Exercise requirements: Give the data again exactly, without its images.

Coordinate-based change listings:
┄┄┄┄┄┄┄┄┄┄
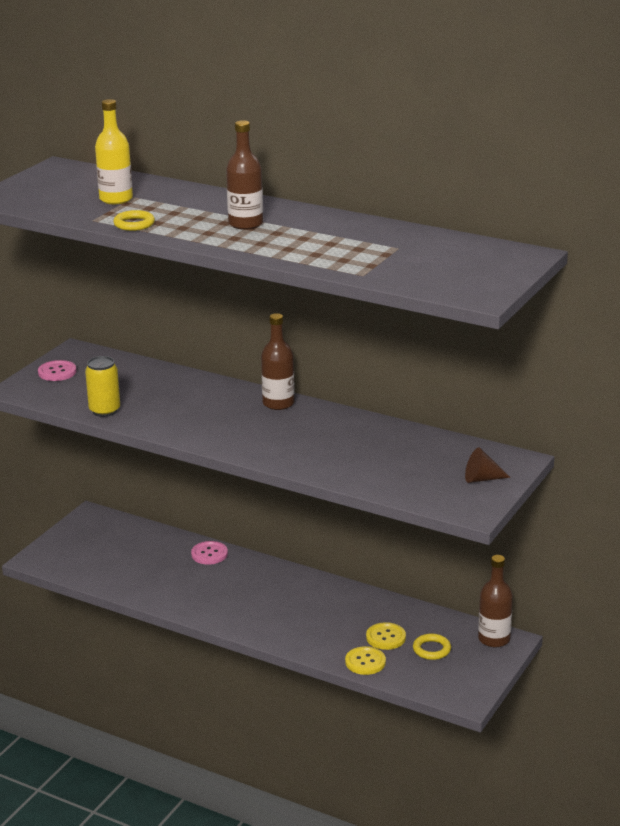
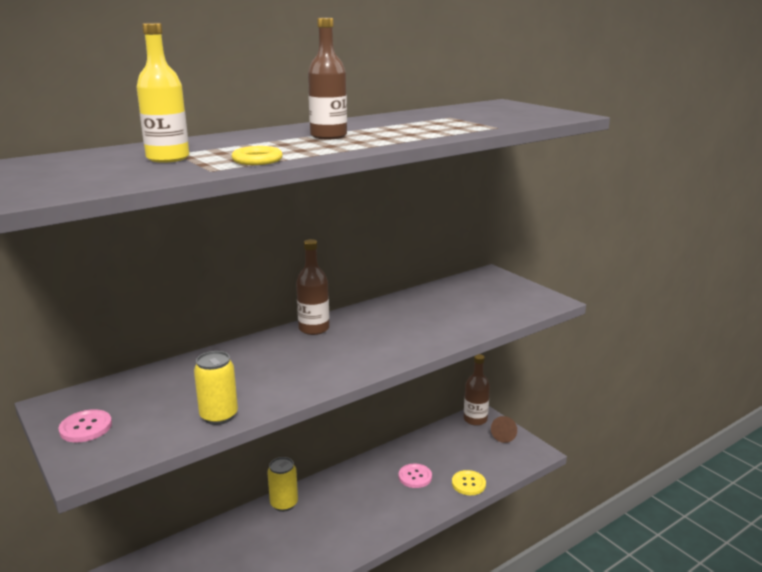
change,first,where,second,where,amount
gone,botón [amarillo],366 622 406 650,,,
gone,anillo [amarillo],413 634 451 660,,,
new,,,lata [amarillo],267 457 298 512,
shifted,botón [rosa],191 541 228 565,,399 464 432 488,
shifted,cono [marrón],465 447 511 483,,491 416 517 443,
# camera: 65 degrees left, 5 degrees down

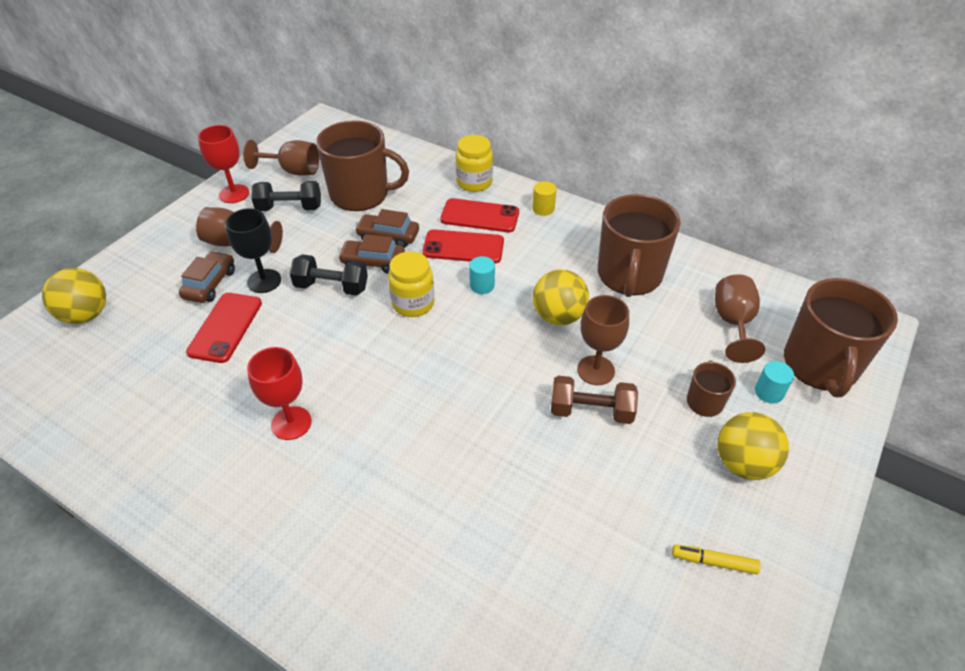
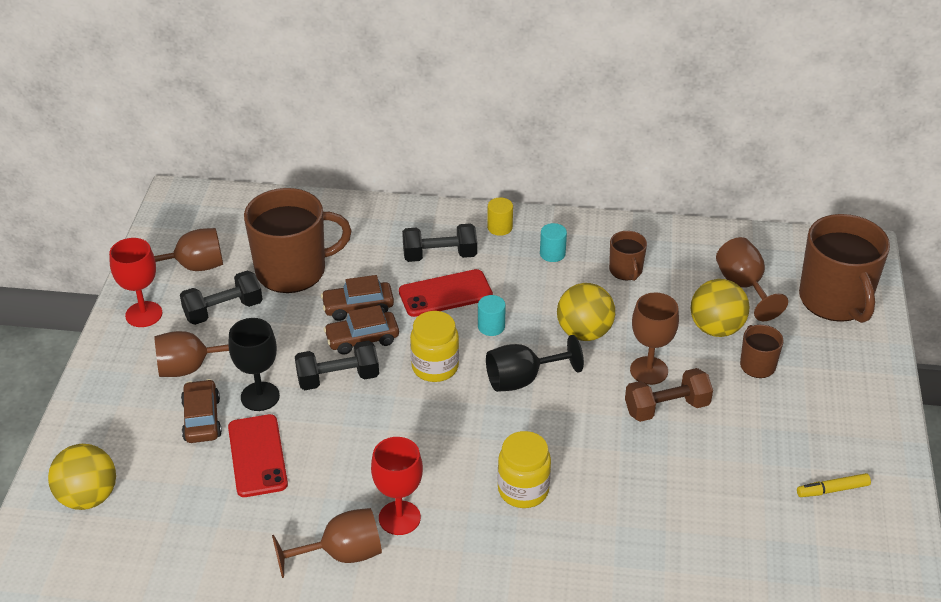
change,first,where,second,where,amount
new,,,copa [marrón],272 508 382 578,
new,,,copa [negro],486 335 584 392,
shifted,tarro [amarillo],456 135 493 192,,498 431 551 508,
shifted,pelota [amarillo],717 412 789 480,,691 279 750 337,
shifted,cilindro [turquesa],755 361 794 403,,540 223 567 262,
swapped,móvil [rojo],440 198 519 232,mancuerna [negro],402 223 477 262,
scaled,taza [marrón],598 194 681 297,,609 231 647 281,x0.48
# camera: 25 degrees left, 5 degrees down

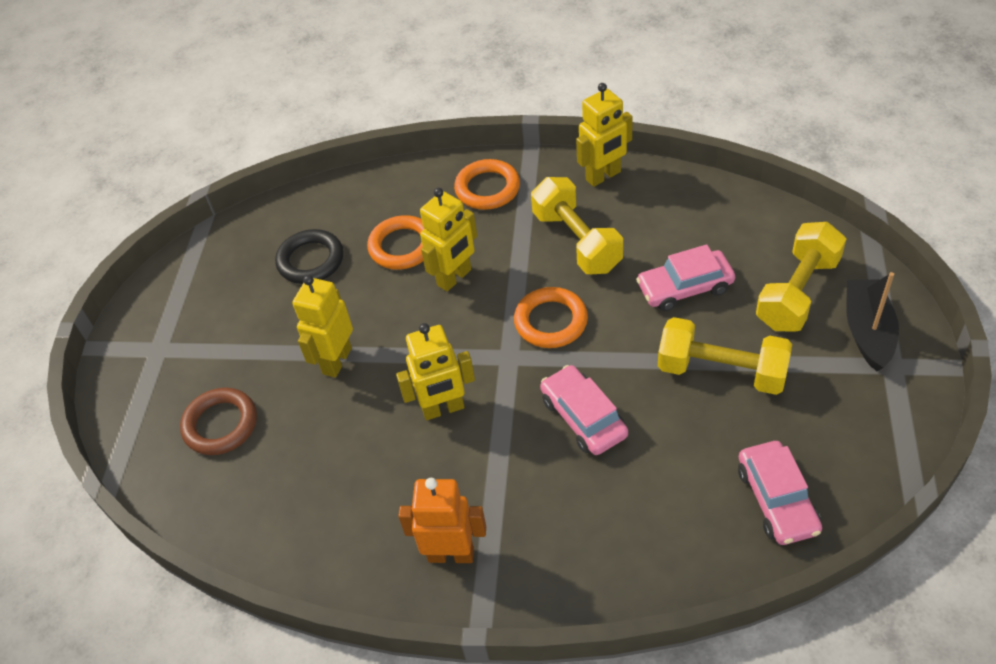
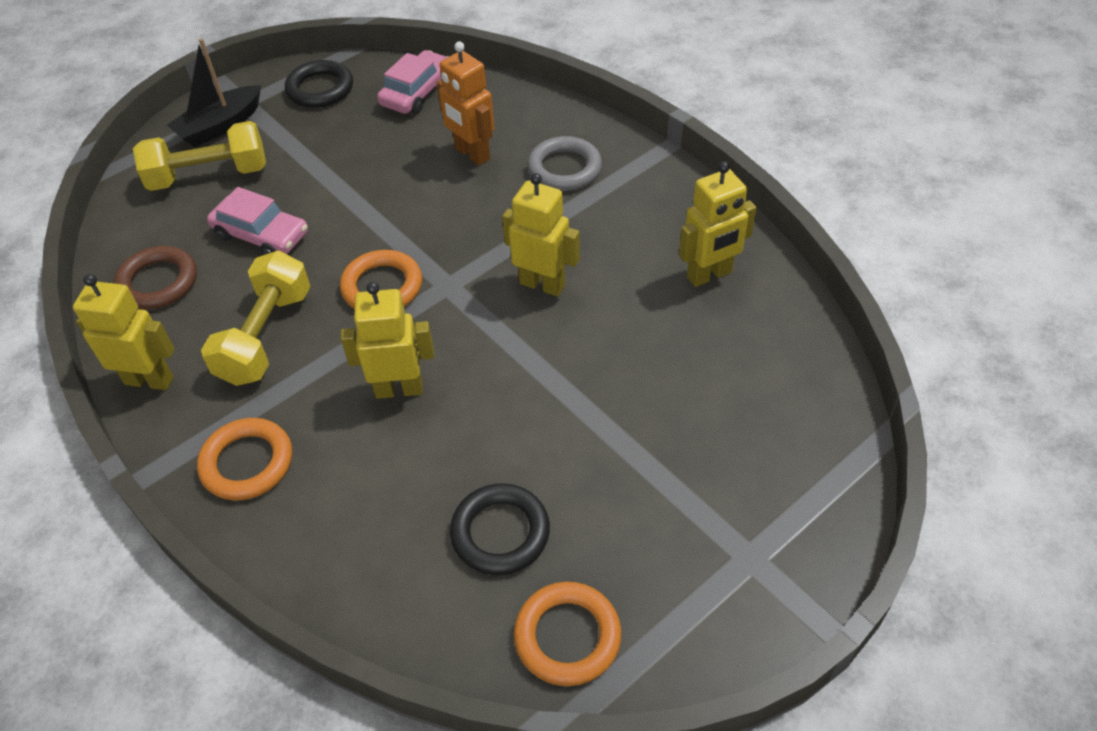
change,first,where,second,where,amount
gone,coche [rosa],540 365 628 455,,,
gone,mancuerna [amarillo],658 317 792 395,,,
new,,,anillo [negro],285 60 353 108,
new,,,anillo [gris],527 136 602 191,
shifted,anillo [marrón],180 388 257 455,,114 246 197 310,
shifted,robot [amarillo],292 275 353 378,,679 161 757 287,
shifted,anillo [naranja],367 215 425 270,,514 582 621 686,
shifted,robot [naranja],398 478 486 563,,437 41 494 166,
# camera: 140 degrees left, 0 degrees up

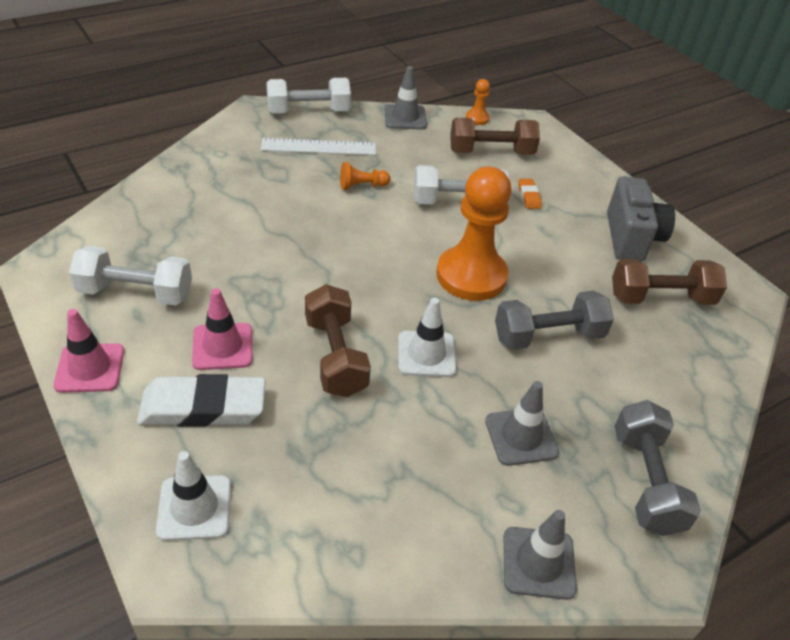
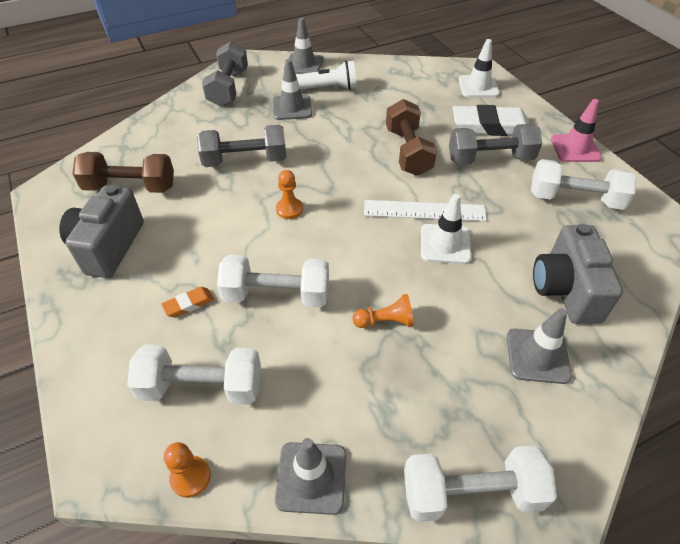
change,first,where,second,where,amount
new,,,lámpara de mano [blanco],296 61 357 90,
new,,,cono de tráfico [gris],507 309 572 384,
new,,,cámara [gris],533 224 623 324,
shifted,regla [blanco],261 138 376 155,,364 200 487 221,
shifted,cono de tráfico [blanco],398 298 456 377,,421 194 471 264,
swapped,cono de tráfico [rosa],192 288 253 370,mancuerna [gris],449 124 542 165,
repainted,mancuerna [marrón],450 118 540 155,mancuerna [blanco],127 345 261 405,
rotated,goma de borrar [naranja],519 179 541 209,,161 287 214 317,60 degrees clockwise
scaled,peón [naranja],436 167 511 301,,276 170 303 219,x0.43
# camera: 170 degrees left, 5 degrees up

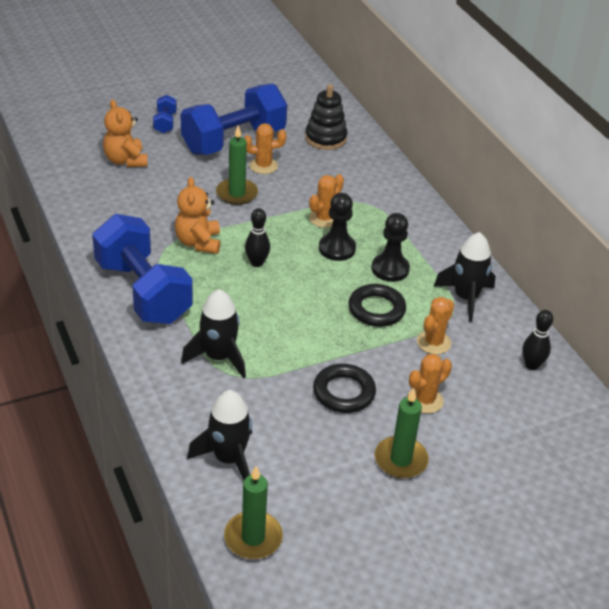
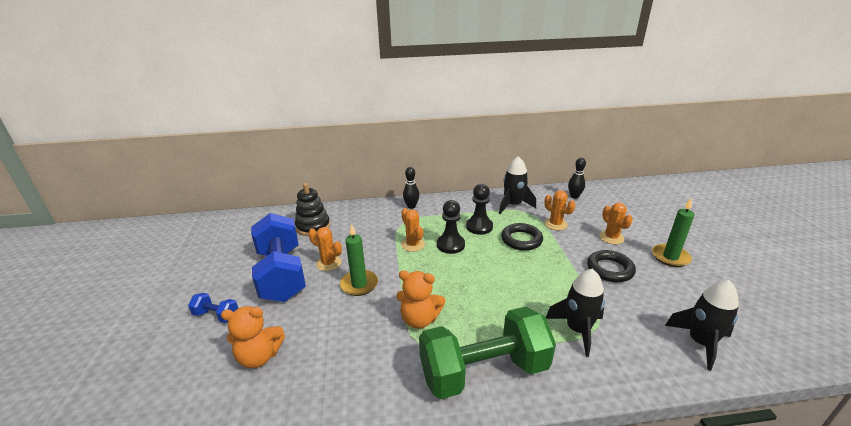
change,first,where,second,where,amount
gone,vela [verde],224 466 283 559,,,
shifted,bolo [negro],245 208 270 267,,403 167 419 209,
repainted,mancuerna [azul],92 214 193 324,mancuerna [verde],419 307 556 399,
rotated,cactus [naranja],244 123 286 174,,308 227 342 271,75 degrees counterclockwise
# camera: 70 degrees left, 10 degrees down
┄┄┄┄┄┄┄┄┄┄
Exercise answer:
change,first,where,second,where,amount
gone,botón [amarillo],366 622 406 650,,,
gone,anillo [amarillo],413 634 451 660,,,
new,,,lata [amarillo],267 457 298 512,
shifted,botón [rosa],191 541 228 565,,399 464 432 488,
shifted,cono [marrón],465 447 511 483,,491 416 517 443,
# camera: 65 degrees left, 5 degrees down

change,first,where,second,where,amount
new,,,copa [marrón],272 508 382 578,
new,,,copa [negro],486 335 584 392,
shifted,tarro [amarillo],456 135 493 192,,498 431 551 508,
shifted,pelota [amarillo],717 412 789 480,,691 279 750 337,
shifted,cilindro [turquesa],755 361 794 403,,540 223 567 262,
swapped,móvil [rojo],440 198 519 232,mancuerna [negro],402 223 477 262,
scaled,taza [marrón],598 194 681 297,,609 231 647 281,x0.48
# camera: 25 degrees left, 5 degrees down

change,first,where,second,where,amount
gone,coche [rosa],540 365 628 455,,,
gone,mancuerna [amarillo],658 317 792 395,,,
new,,,anillo [negro],285 60 353 108,
new,,,anillo [gris],527 136 602 191,
shifted,anillo [marrón],180 388 257 455,,114 246 197 310,
shifted,robot [amarillo],292 275 353 378,,679 161 757 287,
shifted,anillo [naranja],367 215 425 270,,514 582 621 686,
shifted,robot [naranja],398 478 486 563,,437 41 494 166,
# camera: 140 degrees left, 0 degrees up

change,first,where,second,where,amount
new,,,lámpara de mano [blanco],296 61 357 90,
new,,,cono de tráfico [gris],507 309 572 384,
new,,,cámara [gris],533 224 623 324,
shifted,regla [blanco],261 138 376 155,,364 200 487 221,
shifted,cono de tráfico [blanco],398 298 456 377,,421 194 471 264,
swapped,cono de tráfico [rosa],192 288 253 370,mancuerna [gris],449 124 542 165,
repainted,mancuerna [marrón],450 118 540 155,mancuerna [blanco],127 345 261 405,
rotated,goma de borrar [naranja],519 179 541 209,,161 287 214 317,60 degrees clockwise
scaled,peón [naranja],436 167 511 301,,276 170 303 219,x0.43
# camera: 170 degrees left, 5 degrees up

change,first,where,second,where,amount
gone,vela [verde],224 466 283 559,,,
shifted,bolo [negro],245 208 270 267,,403 167 419 209,
repainted,mancuerna [azul],92 214 193 324,mancuerna [verde],419 307 556 399,
rotated,cactus [naranja],244 123 286 174,,308 227 342 271,75 degrees counterclockwise
# camera: 70 degrees left, 10 degrees down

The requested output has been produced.